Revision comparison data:
+++

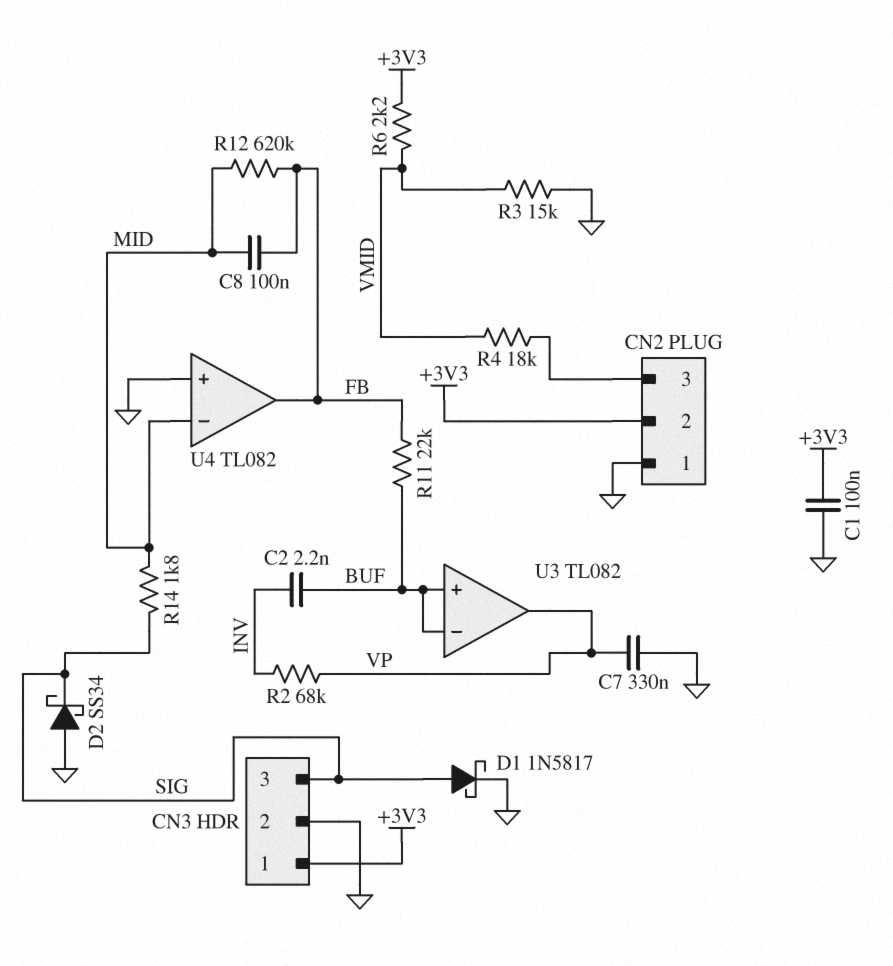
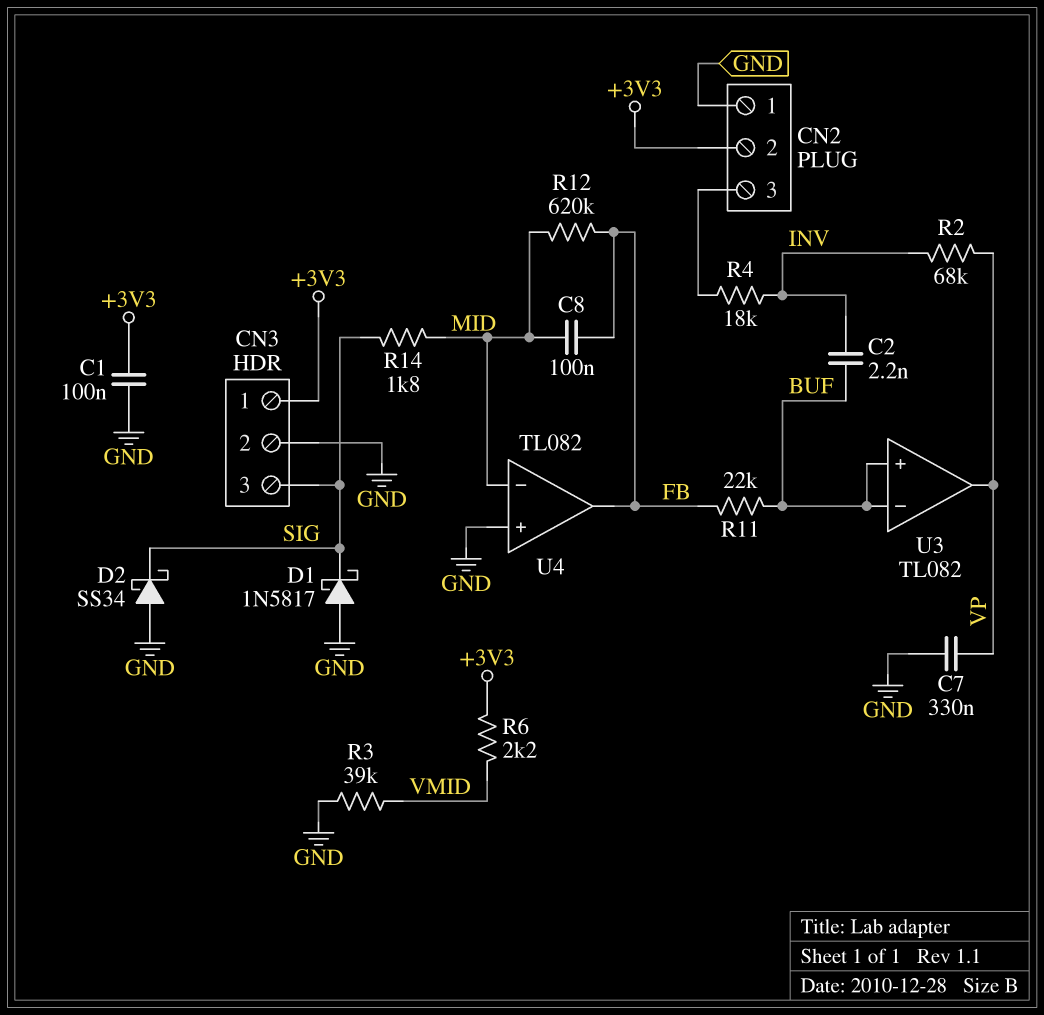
D1: schottky 1N5817 (A SIG, K GND) -> schottky 1N5817 (A GND, K SIG)
R3: 15k (GND, VMID) -> 39k (GND, VMID)
R4: 18k (CN2/3, VMID) -> 18k (CN2/3, INV)

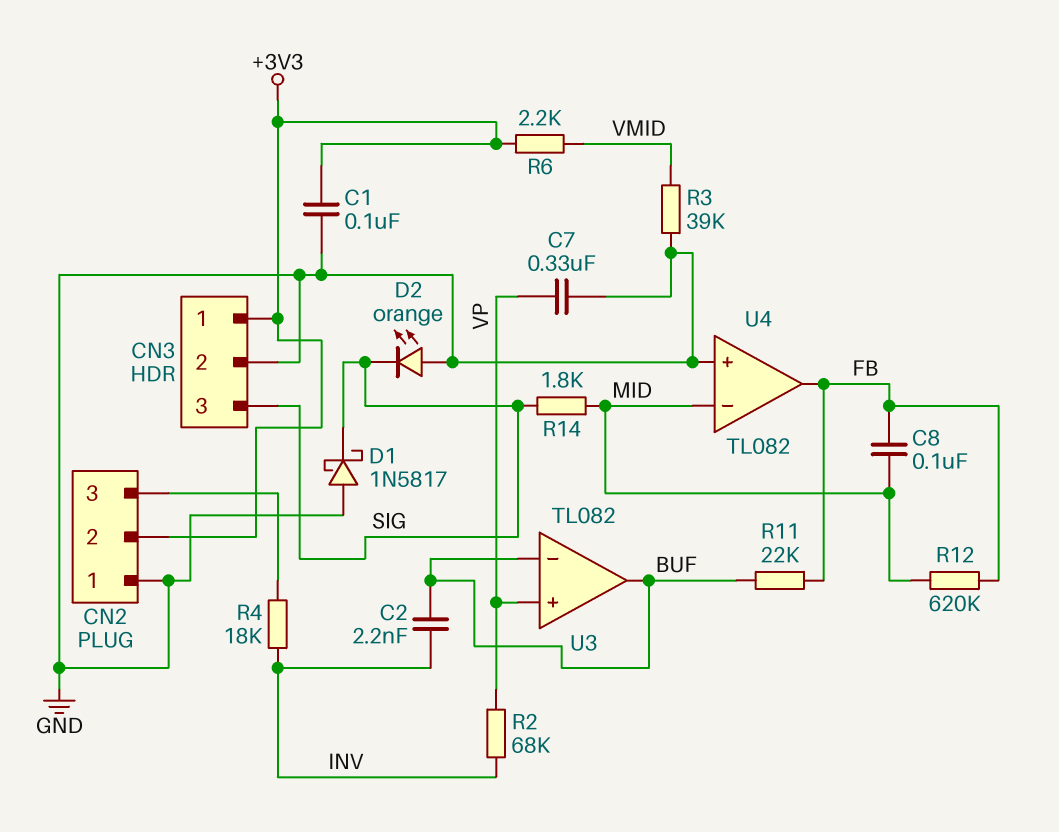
D2: schottky SS34 (A GND, K SIG) -> LED orange (A GND, K SIG)
U3 pin in+: BUF -> VP
U3 pin out: VP -> BUF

+++

> **HOW TO COMPLETE THIS TASK**: Your task is to copy every line in the entries that holds the string "schottky".

> **RESULT**:
D1: schottky 1N5817 (A SIG, K GND) -> schottky 1N5817 (A GND, K SIG)
D2: schottky SS34 (A GND, K SIG) -> LED orange (A GND, K SIG)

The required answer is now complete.